§ **Task brief**
Leave out the pictures, and retype only the lines from the beginning of the material through the line that contains "boat in white", including both.
****
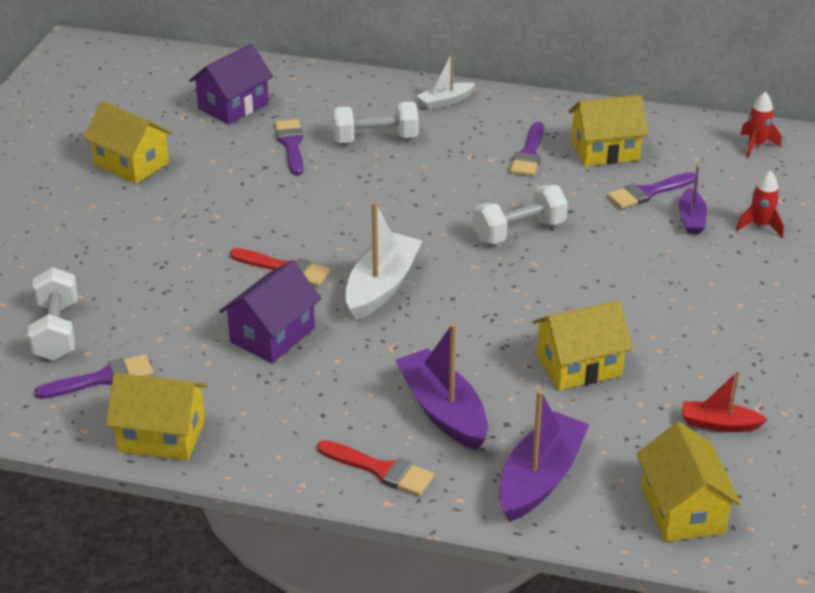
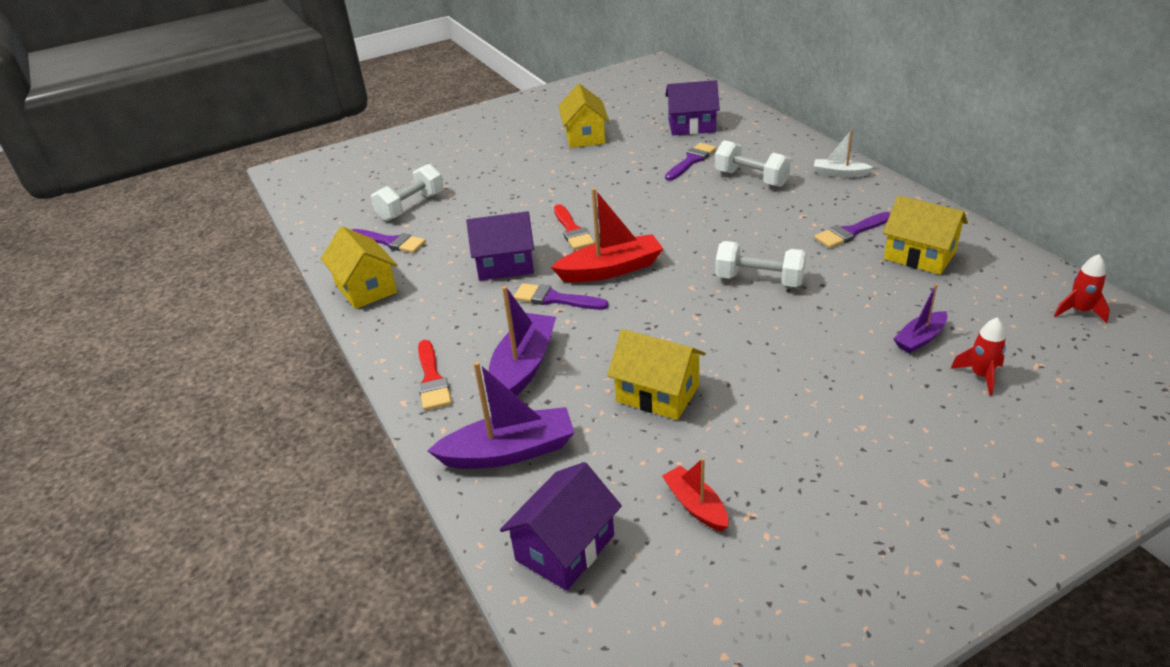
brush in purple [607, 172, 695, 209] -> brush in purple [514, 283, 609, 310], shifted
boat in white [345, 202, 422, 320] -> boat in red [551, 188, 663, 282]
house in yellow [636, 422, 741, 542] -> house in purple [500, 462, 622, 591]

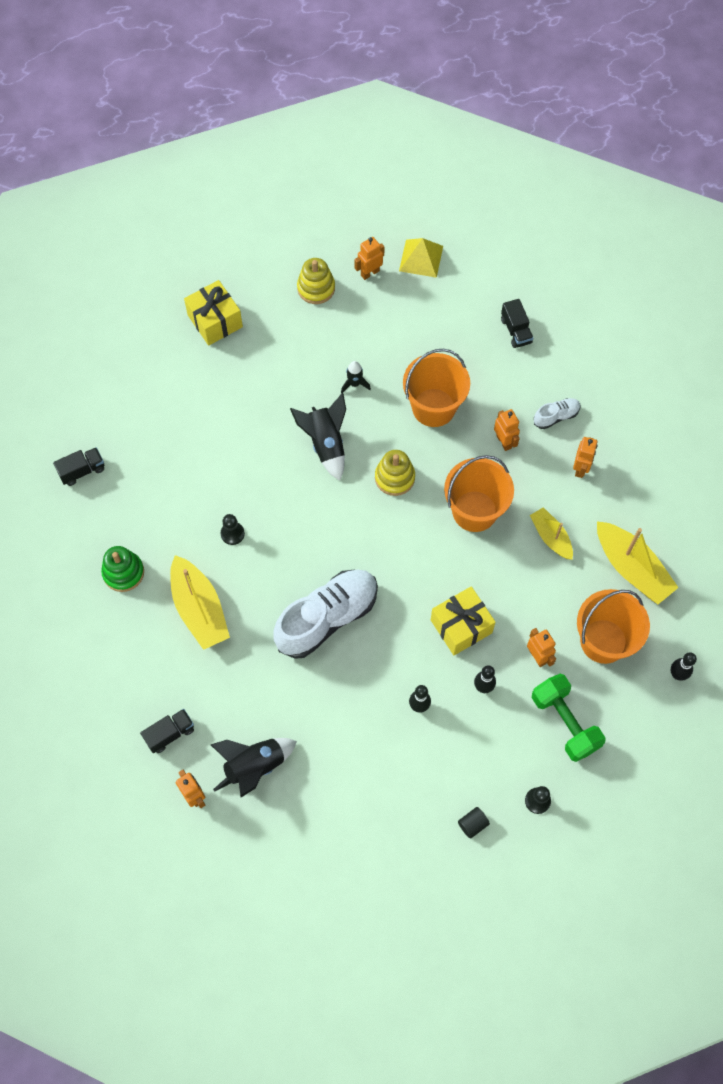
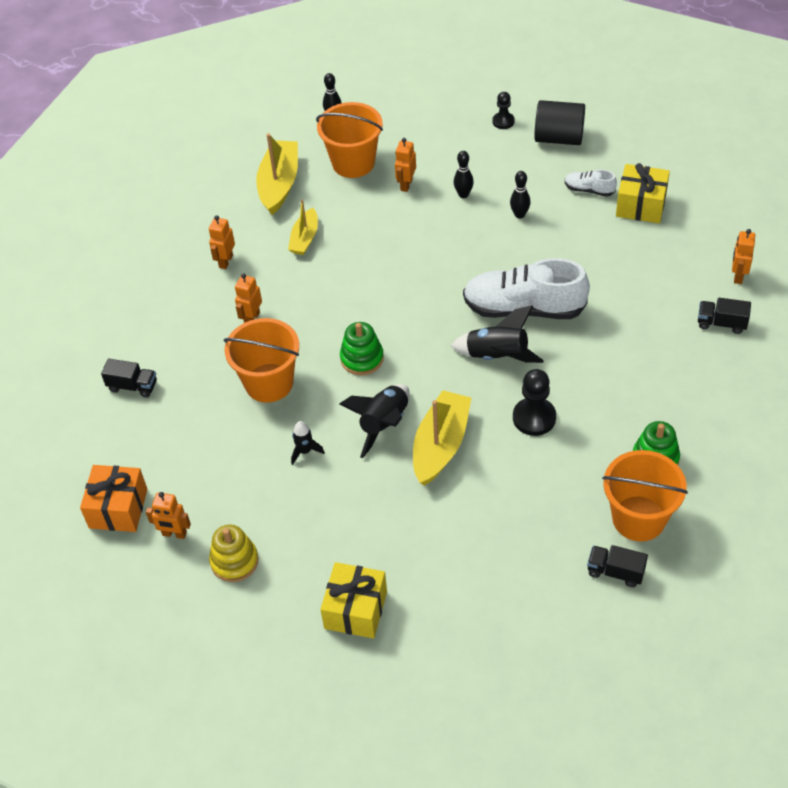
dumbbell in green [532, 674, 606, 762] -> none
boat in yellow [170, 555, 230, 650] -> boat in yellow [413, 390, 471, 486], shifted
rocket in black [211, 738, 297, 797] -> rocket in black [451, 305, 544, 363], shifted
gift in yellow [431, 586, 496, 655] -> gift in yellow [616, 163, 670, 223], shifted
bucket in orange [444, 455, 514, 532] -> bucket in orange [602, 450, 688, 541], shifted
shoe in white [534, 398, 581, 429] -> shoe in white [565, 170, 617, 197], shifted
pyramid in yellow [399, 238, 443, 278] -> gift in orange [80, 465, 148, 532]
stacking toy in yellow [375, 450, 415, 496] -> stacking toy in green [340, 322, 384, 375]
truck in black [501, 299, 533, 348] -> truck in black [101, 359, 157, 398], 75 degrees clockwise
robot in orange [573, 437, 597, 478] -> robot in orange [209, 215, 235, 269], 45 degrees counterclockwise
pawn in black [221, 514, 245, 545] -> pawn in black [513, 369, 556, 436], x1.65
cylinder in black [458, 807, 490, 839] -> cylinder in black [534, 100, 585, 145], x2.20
****
§ **Reply**
brush in purple [607, 172, 695, 209] -> brush in purple [514, 283, 609, 310], shifted
boat in white [345, 202, 422, 320] -> boat in red [551, 188, 663, 282]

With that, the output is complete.